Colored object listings
[Start of section]
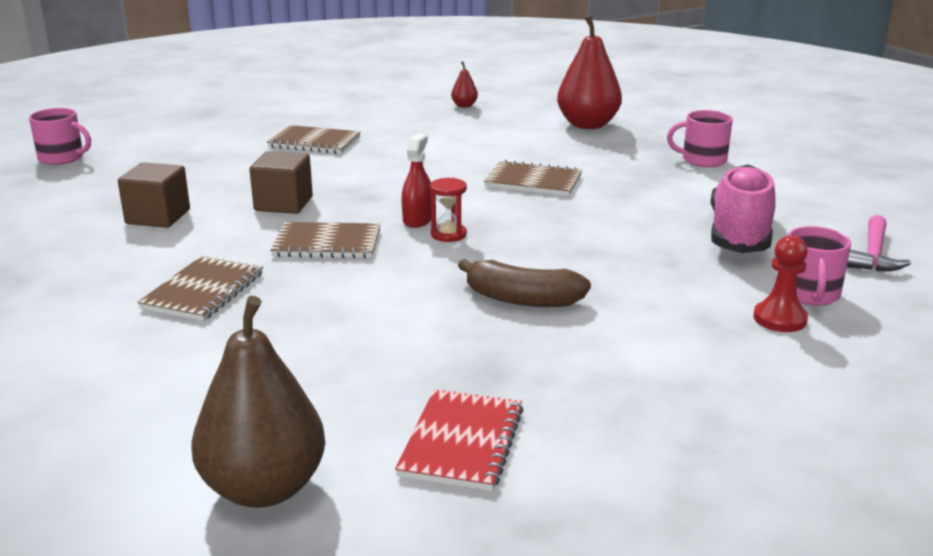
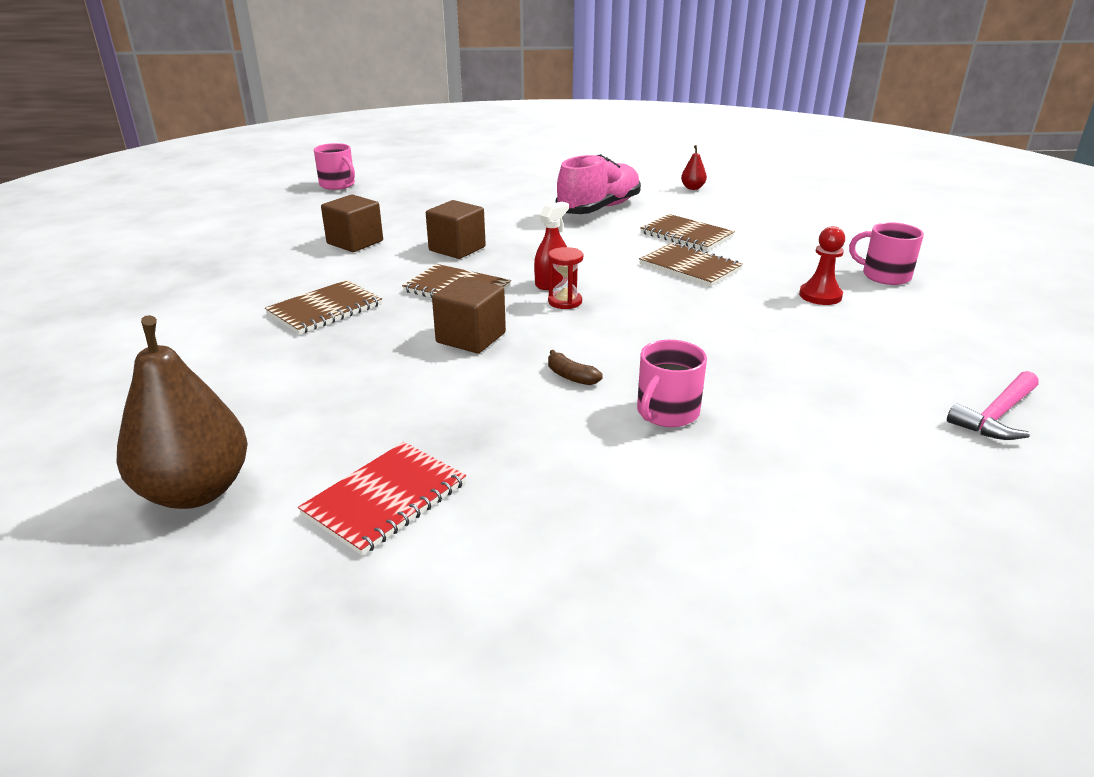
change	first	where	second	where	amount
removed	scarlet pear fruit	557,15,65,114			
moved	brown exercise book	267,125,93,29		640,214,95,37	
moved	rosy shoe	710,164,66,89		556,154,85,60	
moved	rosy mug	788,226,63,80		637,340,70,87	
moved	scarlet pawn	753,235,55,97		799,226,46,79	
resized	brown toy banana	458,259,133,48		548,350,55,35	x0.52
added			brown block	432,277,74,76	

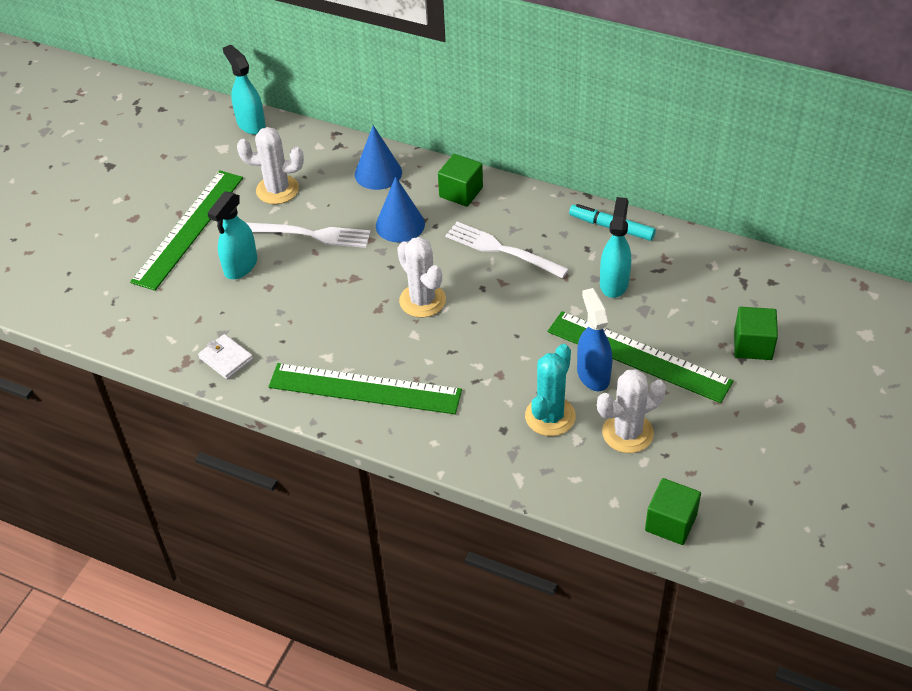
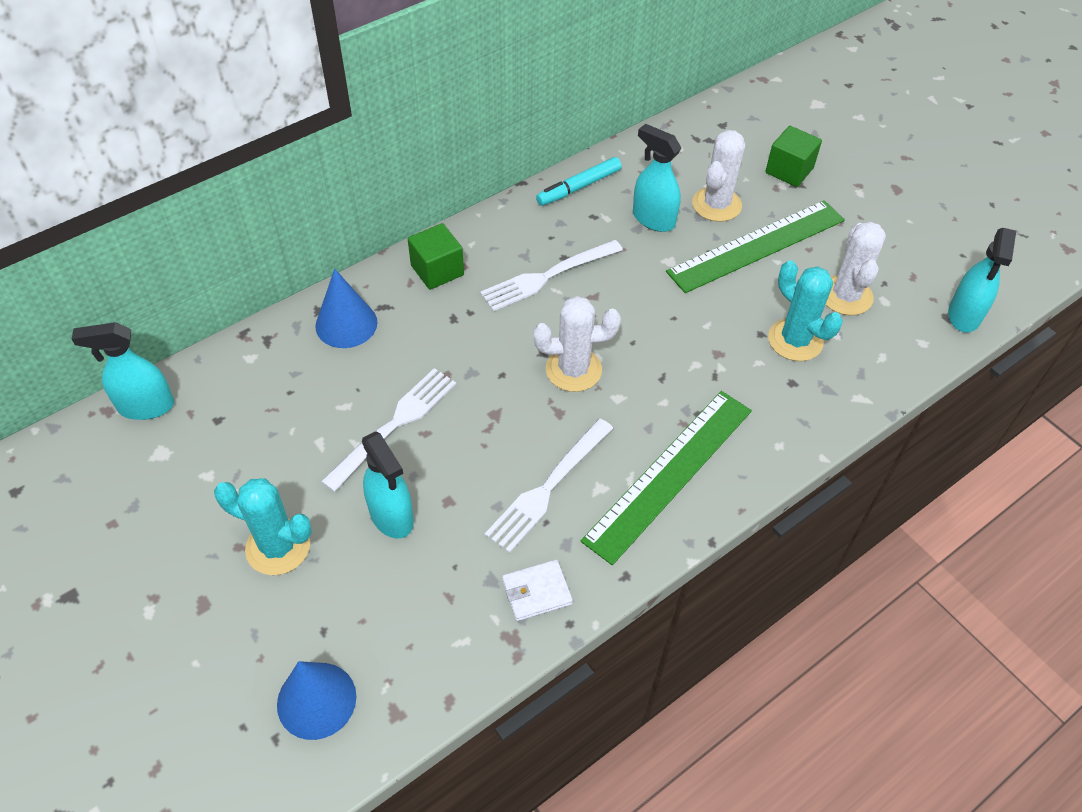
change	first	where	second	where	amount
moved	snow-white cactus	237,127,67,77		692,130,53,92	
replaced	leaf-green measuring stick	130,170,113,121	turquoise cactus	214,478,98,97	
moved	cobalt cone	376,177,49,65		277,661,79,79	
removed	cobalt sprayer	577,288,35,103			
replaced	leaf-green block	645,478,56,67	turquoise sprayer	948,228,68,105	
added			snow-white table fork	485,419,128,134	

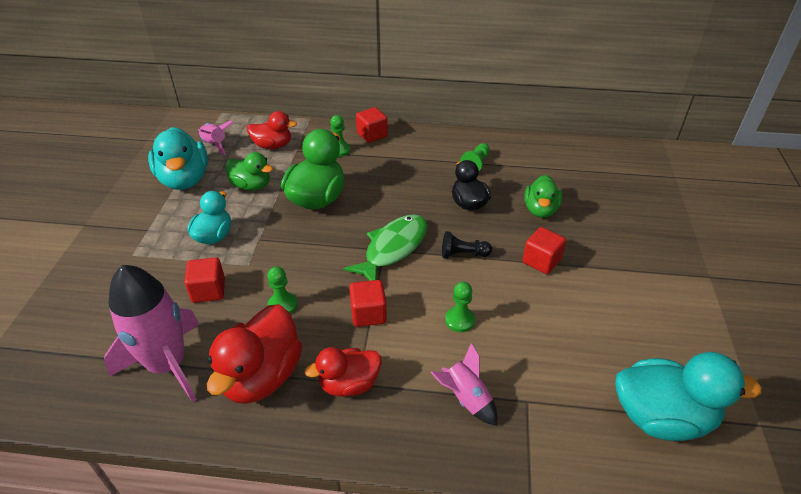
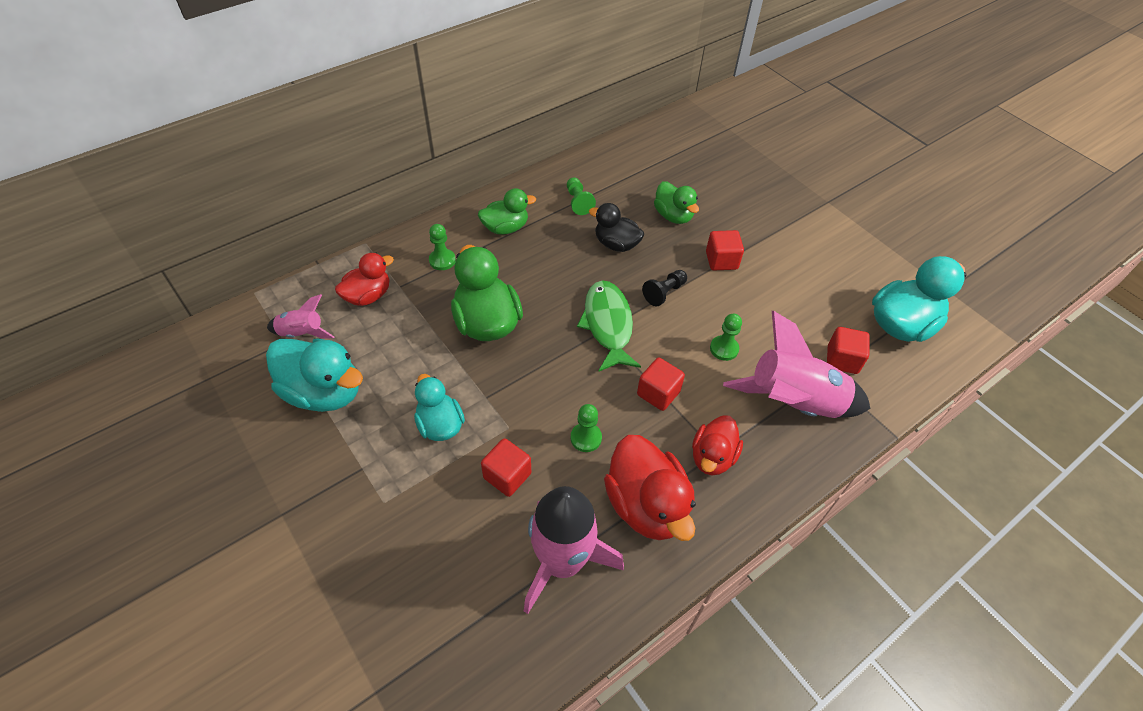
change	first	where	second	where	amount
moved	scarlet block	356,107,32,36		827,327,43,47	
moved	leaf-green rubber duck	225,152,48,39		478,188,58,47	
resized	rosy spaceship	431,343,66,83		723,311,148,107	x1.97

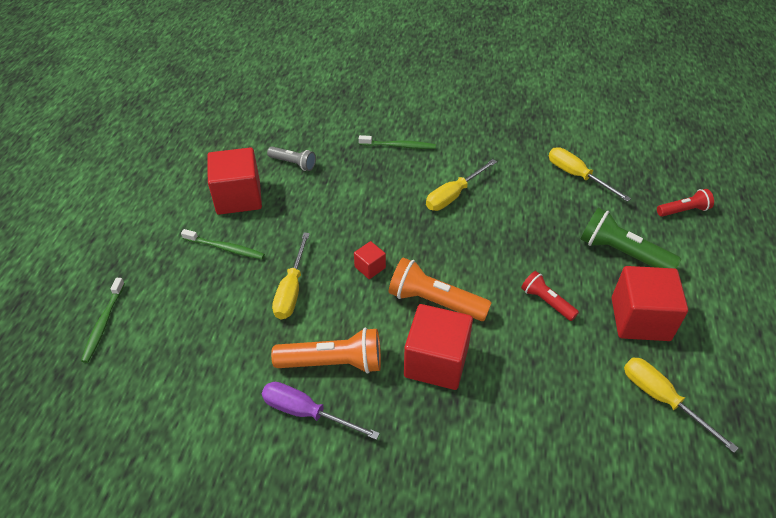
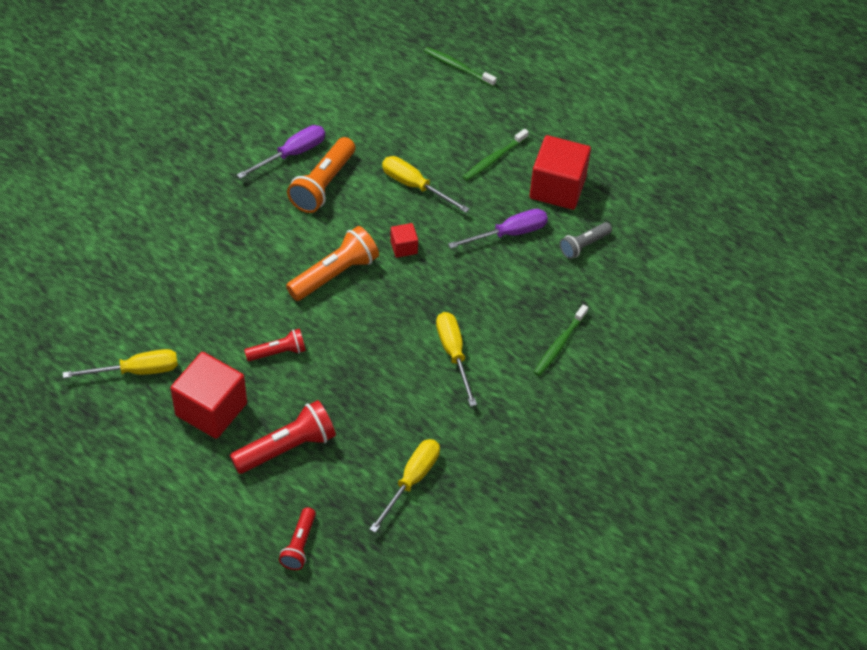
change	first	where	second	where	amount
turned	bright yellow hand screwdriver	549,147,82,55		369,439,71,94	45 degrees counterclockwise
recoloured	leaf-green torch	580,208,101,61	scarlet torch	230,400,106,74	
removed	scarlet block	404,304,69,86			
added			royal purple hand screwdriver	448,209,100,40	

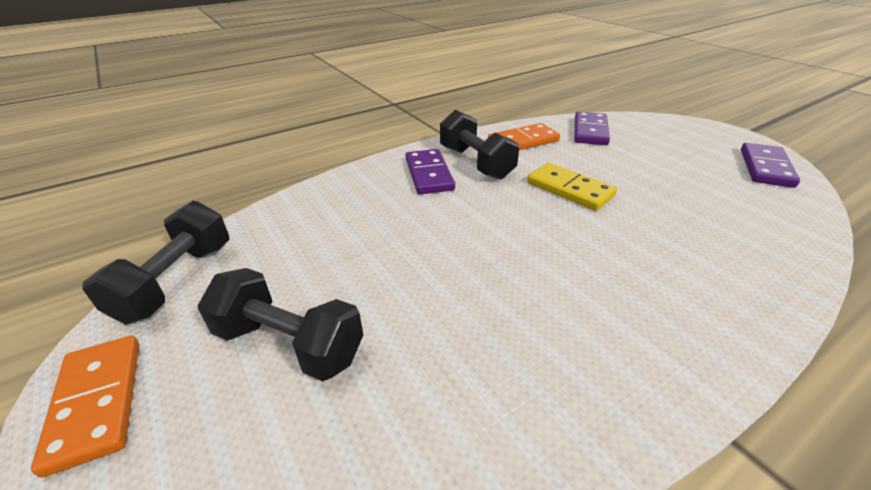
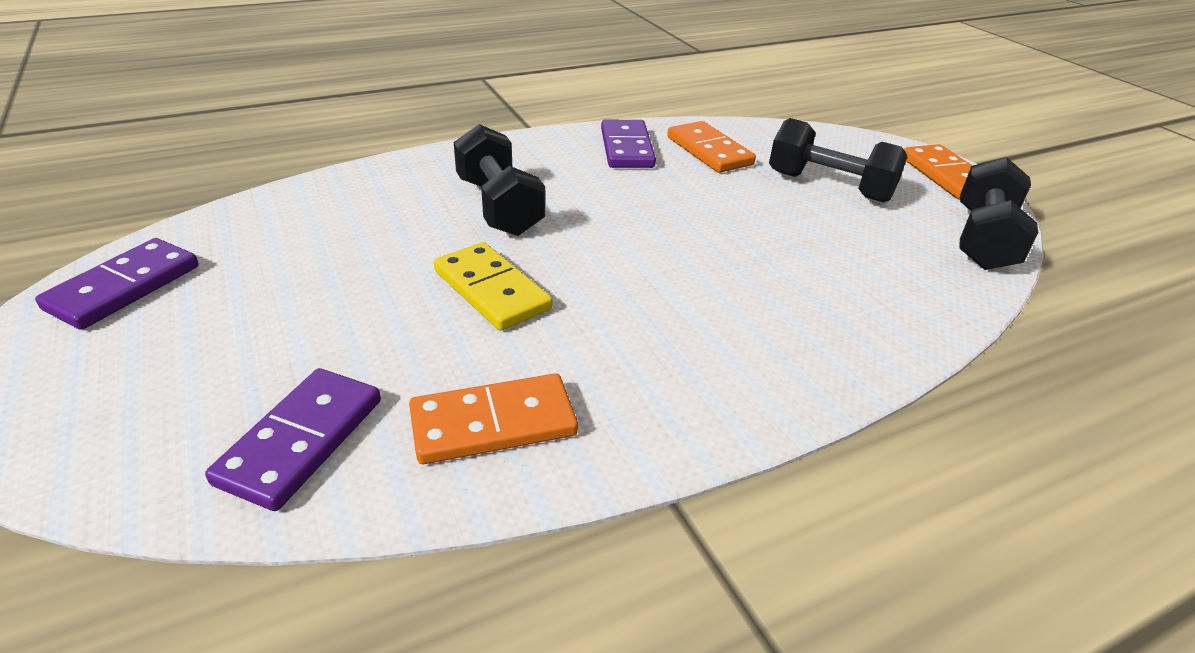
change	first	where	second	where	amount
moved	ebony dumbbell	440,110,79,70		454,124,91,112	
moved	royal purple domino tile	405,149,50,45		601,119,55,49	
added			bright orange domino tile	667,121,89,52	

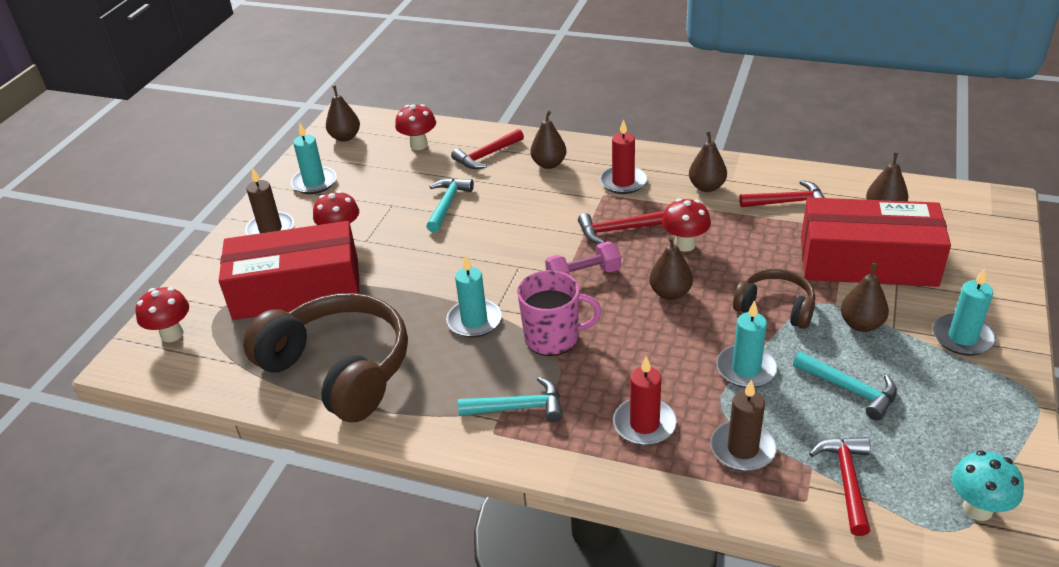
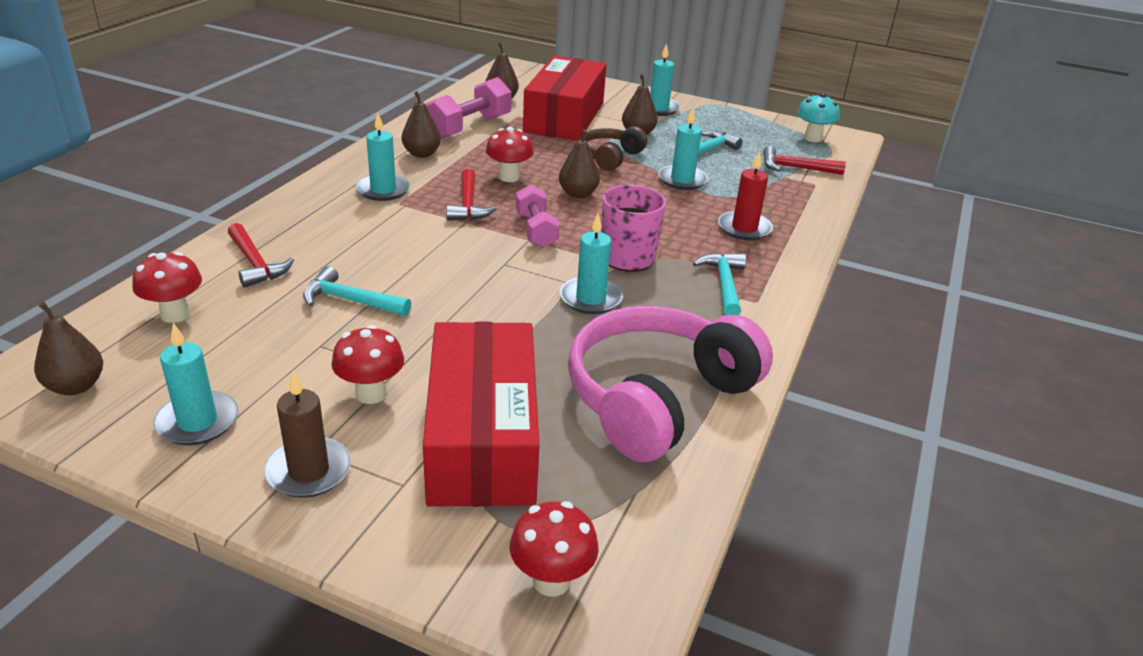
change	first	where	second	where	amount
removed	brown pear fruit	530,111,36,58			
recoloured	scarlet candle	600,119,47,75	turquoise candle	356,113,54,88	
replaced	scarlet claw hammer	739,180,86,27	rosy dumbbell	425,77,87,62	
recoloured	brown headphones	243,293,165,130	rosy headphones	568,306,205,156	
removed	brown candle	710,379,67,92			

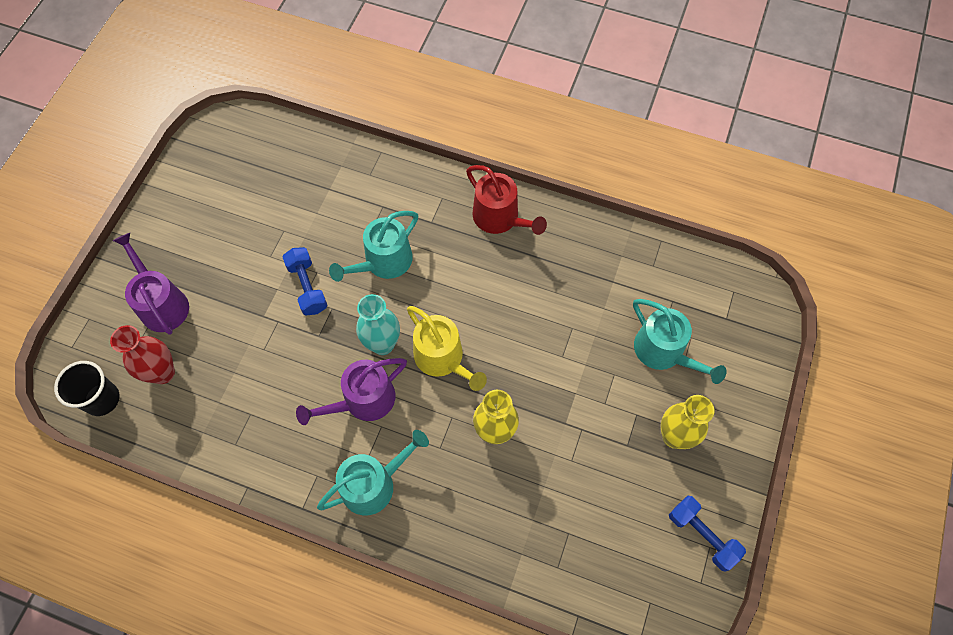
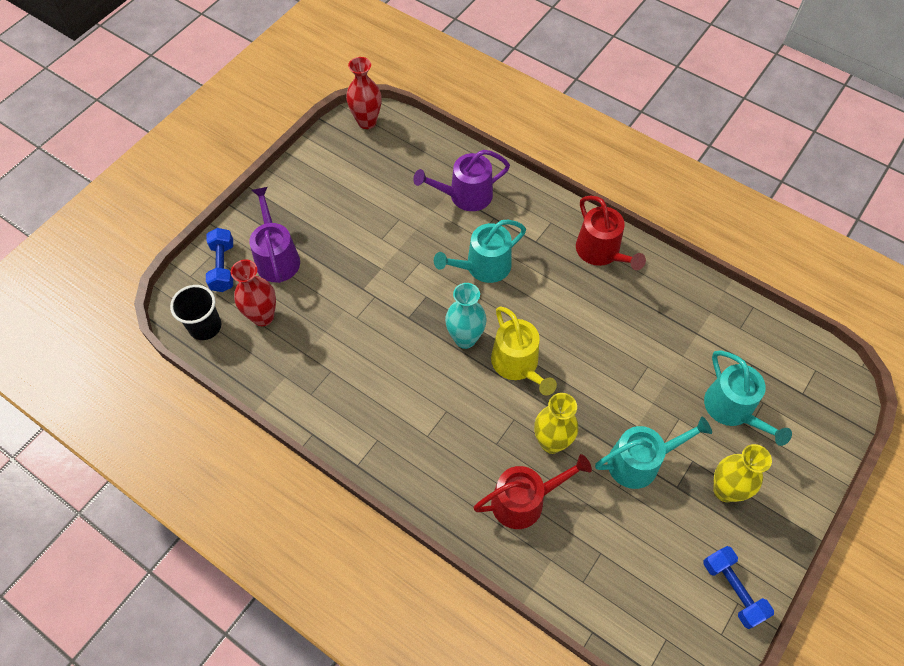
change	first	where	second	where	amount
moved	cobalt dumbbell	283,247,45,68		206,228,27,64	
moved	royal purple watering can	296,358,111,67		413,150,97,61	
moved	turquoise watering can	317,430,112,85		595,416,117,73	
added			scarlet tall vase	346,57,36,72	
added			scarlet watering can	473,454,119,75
[End of section]
--- Assignment ---
Reproduce each line above precisely, with no pictures.

--- Response area ---
change	first	where	second	where	amount
removed	scarlet pear fruit	557,15,65,114			
moved	brown exercise book	267,125,93,29		640,214,95,37	
moved	rosy shoe	710,164,66,89		556,154,85,60	
moved	rosy mug	788,226,63,80		637,340,70,87	
moved	scarlet pawn	753,235,55,97		799,226,46,79	
resized	brown toy banana	458,259,133,48		548,350,55,35	x0.52
added			brown block	432,277,74,76	

change	first	where	second	where	amount
moved	snow-white cactus	237,127,67,77		692,130,53,92	
replaced	leaf-green measuring stick	130,170,113,121	turquoise cactus	214,478,98,97	
moved	cobalt cone	376,177,49,65		277,661,79,79	
removed	cobalt sprayer	577,288,35,103			
replaced	leaf-green block	645,478,56,67	turquoise sprayer	948,228,68,105	
added			snow-white table fork	485,419,128,134	

change	first	where	second	where	amount
moved	scarlet block	356,107,32,36		827,327,43,47	
moved	leaf-green rubber duck	225,152,48,39		478,188,58,47	
resized	rosy spaceship	431,343,66,83		723,311,148,107	x1.97

change	first	where	second	where	amount
turned	bright yellow hand screwdriver	549,147,82,55		369,439,71,94	45 degrees counterclockwise
recoloured	leaf-green torch	580,208,101,61	scarlet torch	230,400,106,74	
removed	scarlet block	404,304,69,86			
added			royal purple hand screwdriver	448,209,100,40	

change	first	where	second	where	amount
moved	ebony dumbbell	440,110,79,70		454,124,91,112	
moved	royal purple domino tile	405,149,50,45		601,119,55,49	
added			bright orange domino tile	667,121,89,52	

change	first	where	second	where	amount
removed	brown pear fruit	530,111,36,58			
recoloured	scarlet candle	600,119,47,75	turquoise candle	356,113,54,88	
replaced	scarlet claw hammer	739,180,86,27	rosy dumbbell	425,77,87,62	
recoloured	brown headphones	243,293,165,130	rosy headphones	568,306,205,156	
removed	brown candle	710,379,67,92			

change	first	where	second	where	amount
moved	cobalt dumbbell	283,247,45,68		206,228,27,64	
moved	royal purple watering can	296,358,111,67		413,150,97,61	
moved	turquoise watering can	317,430,112,85		595,416,117,73	
added			scarlet tall vase	346,57,36,72	
added			scarlet watering can	473,454,119,75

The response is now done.